Object state change records:
------------------------------

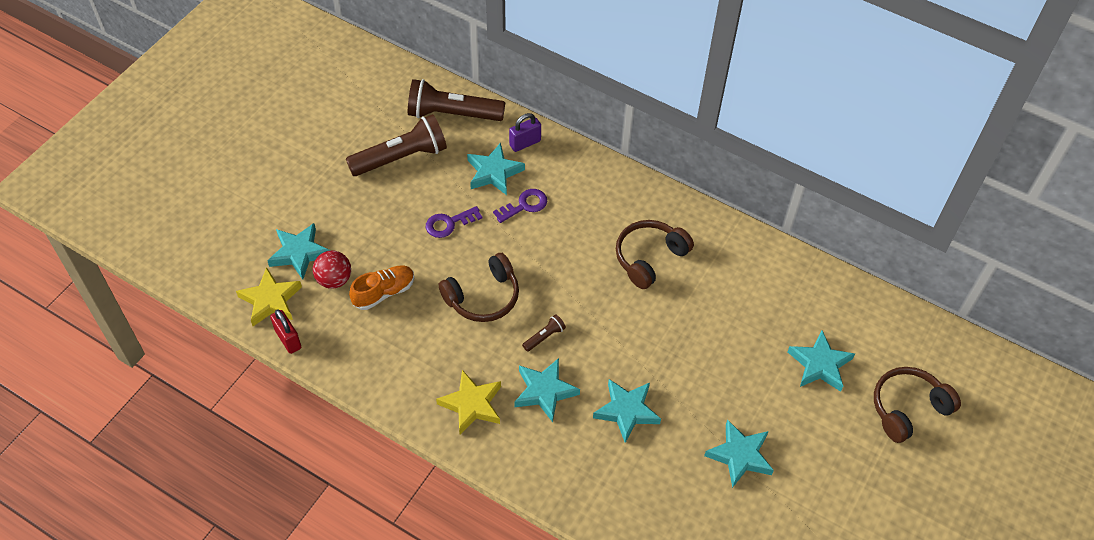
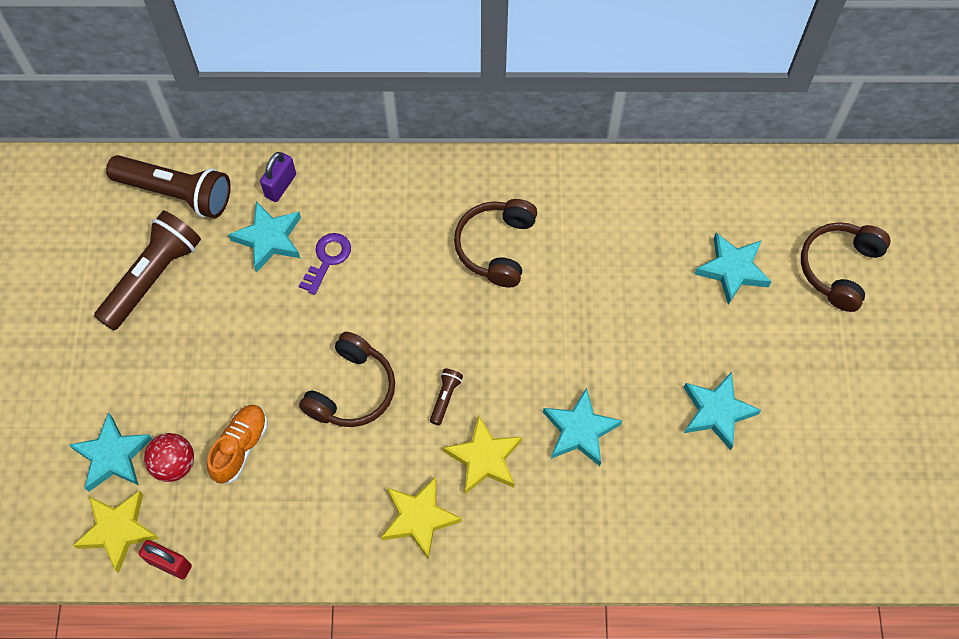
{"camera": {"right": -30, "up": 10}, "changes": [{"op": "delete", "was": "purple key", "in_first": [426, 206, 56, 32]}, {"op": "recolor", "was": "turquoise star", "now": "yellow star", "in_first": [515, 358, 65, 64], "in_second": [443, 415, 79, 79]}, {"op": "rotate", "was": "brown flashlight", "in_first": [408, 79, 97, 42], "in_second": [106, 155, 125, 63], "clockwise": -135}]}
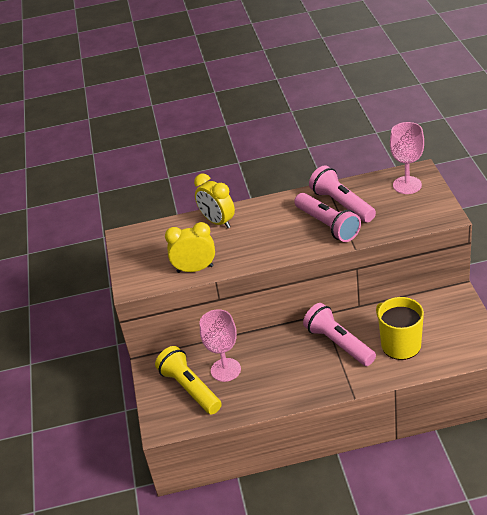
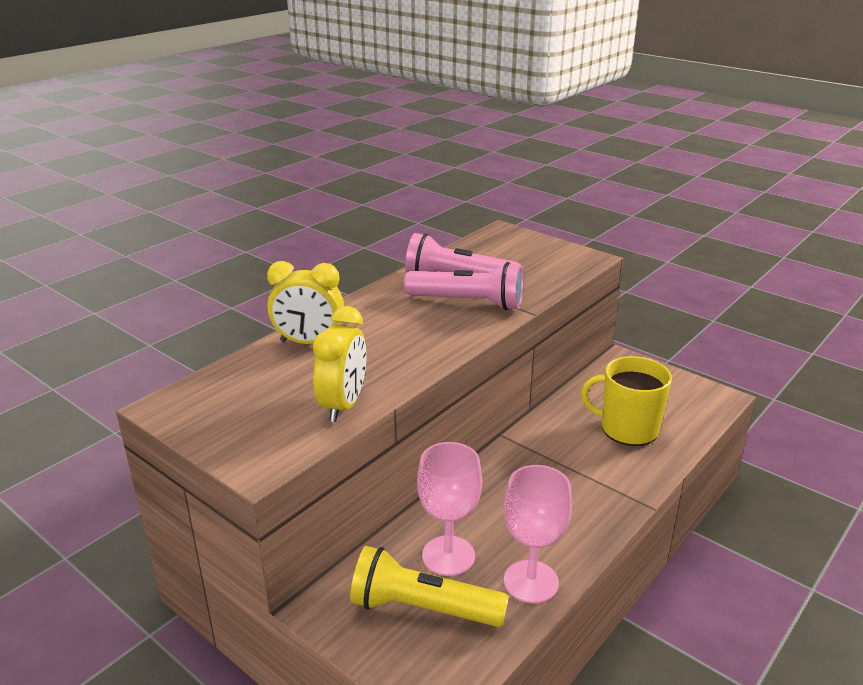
{"camera": {"right": -45, "up": -10}, "changes": [{"op": "delete", "was": "pink flashlight", "in_first": [303, 303, 73, 63]}, {"op": "move", "was": "pink goblet", "in_first": [390, 122, 34, 72], "in_second": [504, 465, 68, 138]}, {"op": "rotate", "was": "yellow clock", "in_first": [165, 222, 50, 51], "in_second": [313, 306, 53, 116], "clockwise": 150}]}
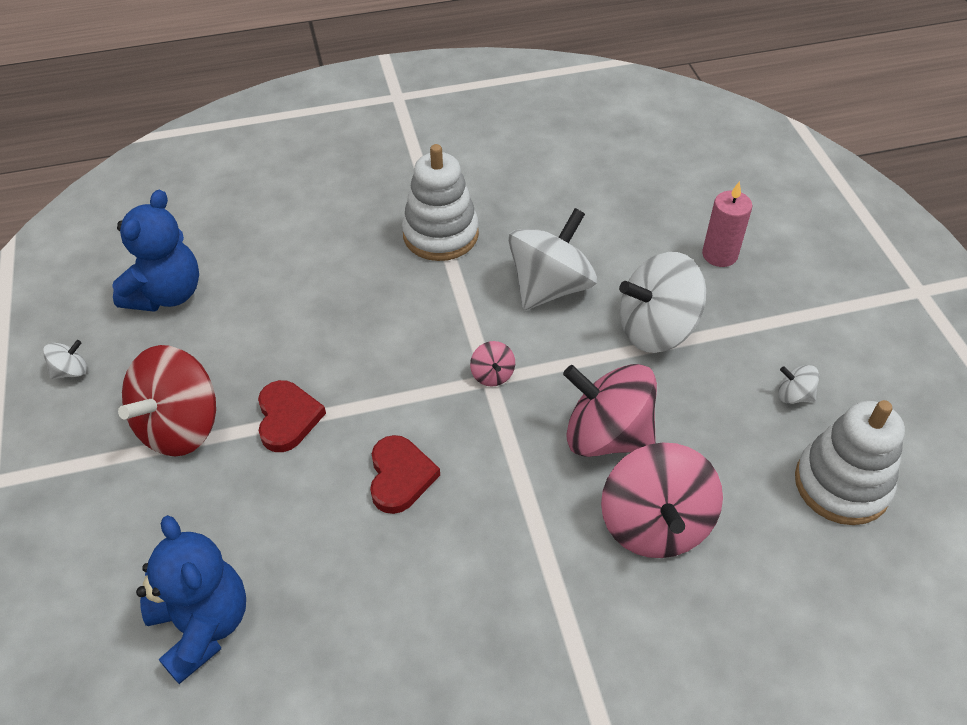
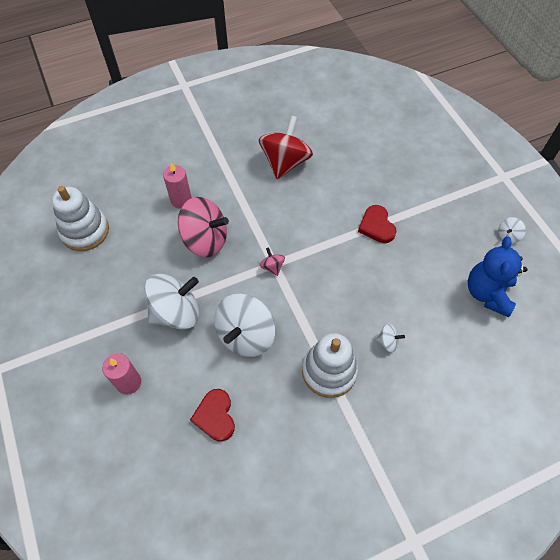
{"camera": {"right": 170, "up": 10}, "changes": [{"op": "delete", "was": "blue teddy bear", "in_first": [136, 515, 110, 169]}, {"op": "move", "was": "red spinning top", "in_first": [118, 345, 98, 112], "in_second": [259, 116, 54, 63]}, {"op": "move", "was": "red heart", "in_first": [370, 435, 70, 79], "in_second": [190, 389, 45, 52]}, {"op": "move", "was": "white spinning top", "in_first": [778, 365, 41, 39], "in_second": [375, 323, 30, 29]}, {"op": "replace", "was": "pink spinning top", "now": "pink candle", "in_first": [601, 442, 122, 116], "in_second": [163, 162, 29, 47]}]}
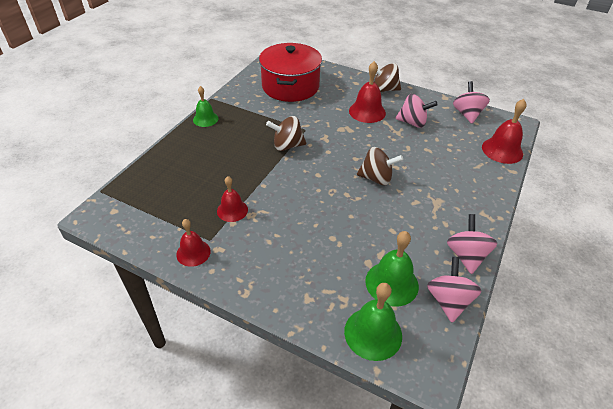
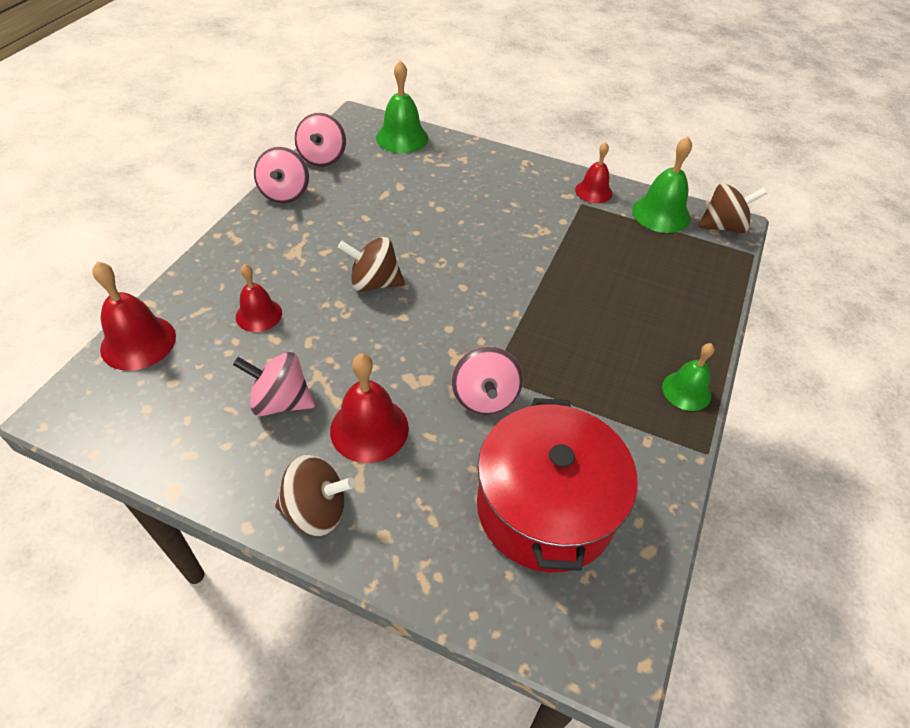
{"camera": {"right": 175, "up": 5}, "changes": [{"op": "move", "was": "red bell", "in_first": [217, 176, 31, 46], "in_second": [236, 264, 46, 68]}, {"op": "move", "was": "brown spinning top", "in_first": [266, 116, 40, 35], "in_second": [698, 183, 69, 51]}, {"op": "move", "was": "green bell", "in_first": [365, 231, 54, 76], "in_second": [632, 137, 60, 96]}, {"op": "move", "was": "pink spinning top", "in_first": [453, 81, 37, 43], "in_second": [452, 346, 71, 69]}]}
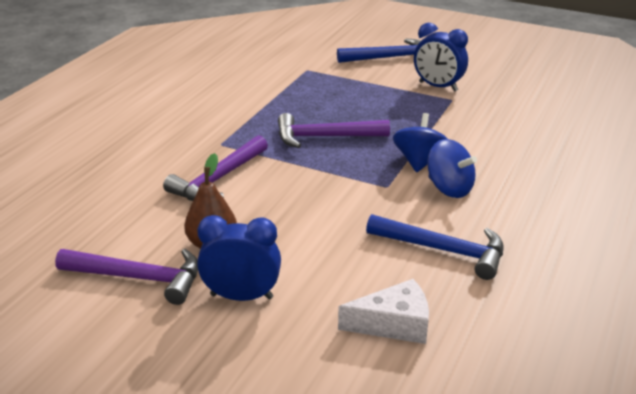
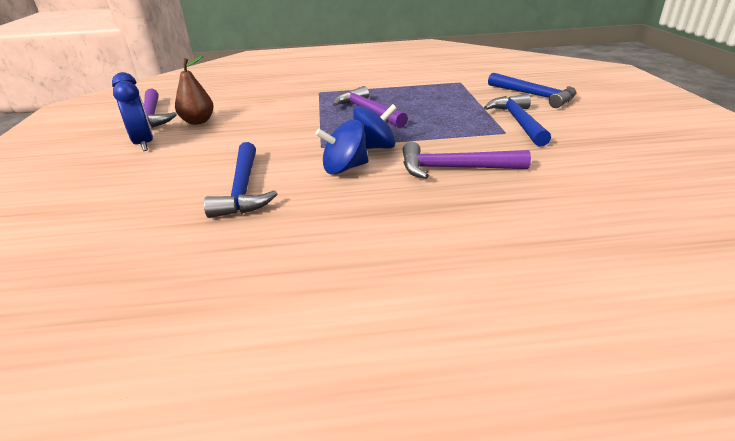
{"camera": {"right": 60, "up": 0}, "changes": [{"op": "delete", "was": "white cheese", "in_first": [338, 279, 91, 65]}, {"op": "move", "was": "purple hammer", "in_first": [163, 135, 105, 66], "in_second": [403, 142, 128, 37]}, {"op": "replace", "was": "blue clock", "now": "blue hammer", "in_first": [414, 23, 54, 69], "in_second": [484, 94, 67, 53]}, {"op": "rotate", "was": "blue spinning top", "in_first": [427, 139, 50, 59], "in_second": [315, 120, 54, 55], "clockwise": 60}]}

------------------------------

■ **Work to complete**
Keeping the pictures out, output the records from above exactly and completely.

■ **Result for this task**
{"camera": {"right": -30, "up": 10}, "changes": [{"op": "delete", "was": "purple key", "in_first": [426, 206, 56, 32]}, {"op": "recolor", "was": "turquoise star", "now": "yellow star", "in_first": [515, 358, 65, 64], "in_second": [443, 415, 79, 79]}, {"op": "rotate", "was": "brown flashlight", "in_first": [408, 79, 97, 42], "in_second": [106, 155, 125, 63], "clockwise": -135}]}
{"camera": {"right": -45, "up": -10}, "changes": [{"op": "delete", "was": "pink flashlight", "in_first": [303, 303, 73, 63]}, {"op": "move", "was": "pink goblet", "in_first": [390, 122, 34, 72], "in_second": [504, 465, 68, 138]}, {"op": "rotate", "was": "yellow clock", "in_first": [165, 222, 50, 51], "in_second": [313, 306, 53, 116], "clockwise": 150}]}
{"camera": {"right": 170, "up": 10}, "changes": [{"op": "delete", "was": "blue teddy bear", "in_first": [136, 515, 110, 169]}, {"op": "move", "was": "red spinning top", "in_first": [118, 345, 98, 112], "in_second": [259, 116, 54, 63]}, {"op": "move", "was": "red heart", "in_first": [370, 435, 70, 79], "in_second": [190, 389, 45, 52]}, {"op": "move", "was": "white spinning top", "in_first": [778, 365, 41, 39], "in_second": [375, 323, 30, 29]}, {"op": "replace", "was": "pink spinning top", "now": "pink candle", "in_first": [601, 442, 122, 116], "in_second": [163, 162, 29, 47]}]}
{"camera": {"right": 175, "up": 5}, "changes": [{"op": "move", "was": "red bell", "in_first": [217, 176, 31, 46], "in_second": [236, 264, 46, 68]}, {"op": "move", "was": "brown spinning top", "in_first": [266, 116, 40, 35], "in_second": [698, 183, 69, 51]}, {"op": "move", "was": "green bell", "in_first": [365, 231, 54, 76], "in_second": [632, 137, 60, 96]}, {"op": "move", "was": "pink spinning top", "in_first": [453, 81, 37, 43], "in_second": [452, 346, 71, 69]}]}
{"camera": {"right": 60, "up": 0}, "changes": [{"op": "delete", "was": "white cheese", "in_first": [338, 279, 91, 65]}, {"op": "move", "was": "purple hammer", "in_first": [163, 135, 105, 66], "in_second": [403, 142, 128, 37]}, {"op": "replace", "was": "blue clock", "now": "blue hammer", "in_first": [414, 23, 54, 69], "in_second": [484, 94, 67, 53]}, {"op": "rotate", "was": "blue spinning top", "in_first": [427, 139, 50, 59], "in_second": [315, 120, 54, 55], "clockwise": 60}]}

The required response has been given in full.